TASK BRIEF:
Starting with the line that contains "RGB2 pin G: D3 -> D7" and stopping after the line that contains "BT pin GND: none -> GND", return each line below exactly as written, with no others.

Version difference data:
========================================
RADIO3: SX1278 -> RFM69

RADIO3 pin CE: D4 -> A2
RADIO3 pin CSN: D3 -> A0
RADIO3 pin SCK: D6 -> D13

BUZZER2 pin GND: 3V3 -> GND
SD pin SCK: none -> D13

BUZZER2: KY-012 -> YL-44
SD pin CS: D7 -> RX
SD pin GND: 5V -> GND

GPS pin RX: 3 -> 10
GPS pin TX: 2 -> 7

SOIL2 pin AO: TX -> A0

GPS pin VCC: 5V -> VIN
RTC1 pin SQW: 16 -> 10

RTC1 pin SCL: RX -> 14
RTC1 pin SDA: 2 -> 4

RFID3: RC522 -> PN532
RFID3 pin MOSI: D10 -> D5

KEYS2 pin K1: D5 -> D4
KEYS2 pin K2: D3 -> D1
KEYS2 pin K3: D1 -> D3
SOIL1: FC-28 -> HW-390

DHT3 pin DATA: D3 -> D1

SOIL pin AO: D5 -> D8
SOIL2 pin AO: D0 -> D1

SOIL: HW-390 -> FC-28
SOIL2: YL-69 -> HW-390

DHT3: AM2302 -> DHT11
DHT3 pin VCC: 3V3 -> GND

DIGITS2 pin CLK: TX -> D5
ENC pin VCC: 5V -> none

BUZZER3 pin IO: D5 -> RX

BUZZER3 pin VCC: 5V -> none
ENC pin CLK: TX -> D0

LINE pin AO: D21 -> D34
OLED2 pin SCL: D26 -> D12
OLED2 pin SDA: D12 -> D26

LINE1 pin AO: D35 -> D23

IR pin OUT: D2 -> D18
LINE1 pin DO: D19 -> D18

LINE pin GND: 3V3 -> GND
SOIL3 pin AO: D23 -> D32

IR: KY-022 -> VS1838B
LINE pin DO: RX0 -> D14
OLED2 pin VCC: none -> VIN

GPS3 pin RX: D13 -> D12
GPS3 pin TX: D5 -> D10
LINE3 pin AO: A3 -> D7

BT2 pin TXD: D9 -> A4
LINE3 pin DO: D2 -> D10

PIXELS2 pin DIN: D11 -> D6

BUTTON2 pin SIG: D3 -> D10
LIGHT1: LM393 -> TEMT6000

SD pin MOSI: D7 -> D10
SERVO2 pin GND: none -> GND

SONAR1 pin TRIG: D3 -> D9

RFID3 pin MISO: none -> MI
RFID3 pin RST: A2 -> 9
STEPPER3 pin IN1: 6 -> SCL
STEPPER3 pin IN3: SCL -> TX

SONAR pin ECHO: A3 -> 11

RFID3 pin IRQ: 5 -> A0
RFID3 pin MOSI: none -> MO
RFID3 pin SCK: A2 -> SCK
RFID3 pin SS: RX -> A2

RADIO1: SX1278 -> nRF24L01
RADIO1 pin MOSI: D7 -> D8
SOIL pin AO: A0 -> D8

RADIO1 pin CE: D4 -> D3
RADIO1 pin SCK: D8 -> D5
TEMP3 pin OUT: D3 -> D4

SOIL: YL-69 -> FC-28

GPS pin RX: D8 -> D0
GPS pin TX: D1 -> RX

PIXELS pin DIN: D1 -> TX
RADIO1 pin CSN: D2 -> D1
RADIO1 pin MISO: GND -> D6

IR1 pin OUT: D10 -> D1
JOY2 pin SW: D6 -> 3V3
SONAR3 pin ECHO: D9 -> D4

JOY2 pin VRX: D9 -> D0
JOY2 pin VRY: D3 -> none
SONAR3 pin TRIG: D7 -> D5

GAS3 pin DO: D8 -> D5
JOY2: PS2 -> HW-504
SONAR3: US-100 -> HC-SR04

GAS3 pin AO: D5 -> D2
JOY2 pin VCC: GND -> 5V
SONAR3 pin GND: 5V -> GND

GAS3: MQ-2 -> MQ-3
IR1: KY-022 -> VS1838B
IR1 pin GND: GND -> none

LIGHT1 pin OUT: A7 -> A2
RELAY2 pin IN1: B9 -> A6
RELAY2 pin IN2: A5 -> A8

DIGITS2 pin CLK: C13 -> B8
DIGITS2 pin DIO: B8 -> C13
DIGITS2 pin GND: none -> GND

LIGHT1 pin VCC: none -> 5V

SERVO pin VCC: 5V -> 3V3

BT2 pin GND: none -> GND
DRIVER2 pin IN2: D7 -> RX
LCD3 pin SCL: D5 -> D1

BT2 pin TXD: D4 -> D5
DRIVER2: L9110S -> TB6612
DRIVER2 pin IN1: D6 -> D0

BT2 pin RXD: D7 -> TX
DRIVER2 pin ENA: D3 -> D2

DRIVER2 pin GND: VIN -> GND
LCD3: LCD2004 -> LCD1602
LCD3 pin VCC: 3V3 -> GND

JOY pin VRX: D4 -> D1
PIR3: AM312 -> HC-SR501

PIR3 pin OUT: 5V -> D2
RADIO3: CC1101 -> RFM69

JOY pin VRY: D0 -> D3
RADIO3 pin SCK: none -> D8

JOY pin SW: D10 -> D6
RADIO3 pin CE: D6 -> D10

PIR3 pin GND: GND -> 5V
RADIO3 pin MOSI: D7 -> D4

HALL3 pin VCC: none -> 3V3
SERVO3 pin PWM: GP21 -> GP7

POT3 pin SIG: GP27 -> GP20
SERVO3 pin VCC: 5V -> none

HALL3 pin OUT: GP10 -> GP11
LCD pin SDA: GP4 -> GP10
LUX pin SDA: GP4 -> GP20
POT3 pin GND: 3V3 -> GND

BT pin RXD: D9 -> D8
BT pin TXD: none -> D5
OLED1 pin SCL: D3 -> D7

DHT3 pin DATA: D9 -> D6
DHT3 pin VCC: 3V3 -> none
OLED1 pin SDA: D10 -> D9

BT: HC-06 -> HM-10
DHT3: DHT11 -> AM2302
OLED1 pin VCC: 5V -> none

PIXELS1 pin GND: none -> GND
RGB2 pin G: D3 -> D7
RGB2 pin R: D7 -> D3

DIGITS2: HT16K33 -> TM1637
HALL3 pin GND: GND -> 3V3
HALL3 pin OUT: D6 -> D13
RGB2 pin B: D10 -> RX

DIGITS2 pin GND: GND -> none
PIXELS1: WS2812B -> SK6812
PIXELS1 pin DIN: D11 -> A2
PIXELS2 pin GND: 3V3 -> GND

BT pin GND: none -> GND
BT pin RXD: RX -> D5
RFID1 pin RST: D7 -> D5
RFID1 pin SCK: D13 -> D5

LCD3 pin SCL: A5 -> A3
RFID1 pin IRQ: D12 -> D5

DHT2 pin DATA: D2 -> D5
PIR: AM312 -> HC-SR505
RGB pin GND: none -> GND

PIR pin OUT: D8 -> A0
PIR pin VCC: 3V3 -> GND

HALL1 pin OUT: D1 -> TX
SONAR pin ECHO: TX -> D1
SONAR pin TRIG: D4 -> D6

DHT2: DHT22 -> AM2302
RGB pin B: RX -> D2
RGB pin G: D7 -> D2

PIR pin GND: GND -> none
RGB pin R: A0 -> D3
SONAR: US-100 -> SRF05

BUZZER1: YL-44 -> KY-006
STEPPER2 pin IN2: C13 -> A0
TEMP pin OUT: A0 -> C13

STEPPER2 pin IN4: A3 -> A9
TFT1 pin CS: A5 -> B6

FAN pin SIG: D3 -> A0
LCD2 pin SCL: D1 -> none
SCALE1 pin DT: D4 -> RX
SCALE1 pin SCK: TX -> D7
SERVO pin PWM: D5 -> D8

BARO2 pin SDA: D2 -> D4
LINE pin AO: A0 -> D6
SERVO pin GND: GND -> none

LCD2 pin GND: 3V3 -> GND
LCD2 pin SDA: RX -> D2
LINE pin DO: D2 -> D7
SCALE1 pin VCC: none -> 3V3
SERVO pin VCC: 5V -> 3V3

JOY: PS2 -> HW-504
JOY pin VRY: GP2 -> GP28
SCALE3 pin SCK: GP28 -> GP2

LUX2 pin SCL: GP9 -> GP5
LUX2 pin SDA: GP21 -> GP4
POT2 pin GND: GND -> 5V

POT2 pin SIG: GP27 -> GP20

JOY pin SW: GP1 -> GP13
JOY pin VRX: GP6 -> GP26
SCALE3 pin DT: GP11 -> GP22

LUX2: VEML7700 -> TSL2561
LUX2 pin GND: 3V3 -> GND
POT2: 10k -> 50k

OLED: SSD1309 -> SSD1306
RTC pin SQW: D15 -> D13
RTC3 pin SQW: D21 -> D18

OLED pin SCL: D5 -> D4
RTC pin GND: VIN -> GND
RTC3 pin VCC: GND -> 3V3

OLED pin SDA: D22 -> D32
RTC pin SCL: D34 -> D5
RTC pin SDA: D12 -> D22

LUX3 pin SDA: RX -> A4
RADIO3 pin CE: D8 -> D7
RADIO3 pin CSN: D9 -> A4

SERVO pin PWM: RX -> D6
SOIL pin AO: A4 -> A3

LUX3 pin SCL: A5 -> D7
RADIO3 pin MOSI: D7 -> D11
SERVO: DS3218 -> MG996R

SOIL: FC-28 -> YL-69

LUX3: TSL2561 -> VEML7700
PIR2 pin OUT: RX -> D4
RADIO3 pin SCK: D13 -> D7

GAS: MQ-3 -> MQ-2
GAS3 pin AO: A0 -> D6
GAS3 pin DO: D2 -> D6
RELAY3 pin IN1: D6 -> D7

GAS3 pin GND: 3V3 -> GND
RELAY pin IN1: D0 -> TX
========================================
RESPONSE BELOW:
RGB2 pin G: D3 -> D7
RGB2 pin R: D7 -> D3

DIGITS2: HT16K33 -> TM1637
HALL3 pin GND: GND -> 3V3
HALL3 pin OUT: D6 -> D13
RGB2 pin B: D10 -> RX

DIGITS2 pin GND: GND -> none
PIXELS1: WS2812B -> SK6812
PIXELS1 pin DIN: D11 -> A2
PIXELS2 pin GND: 3V3 -> GND

BT pin GND: none -> GND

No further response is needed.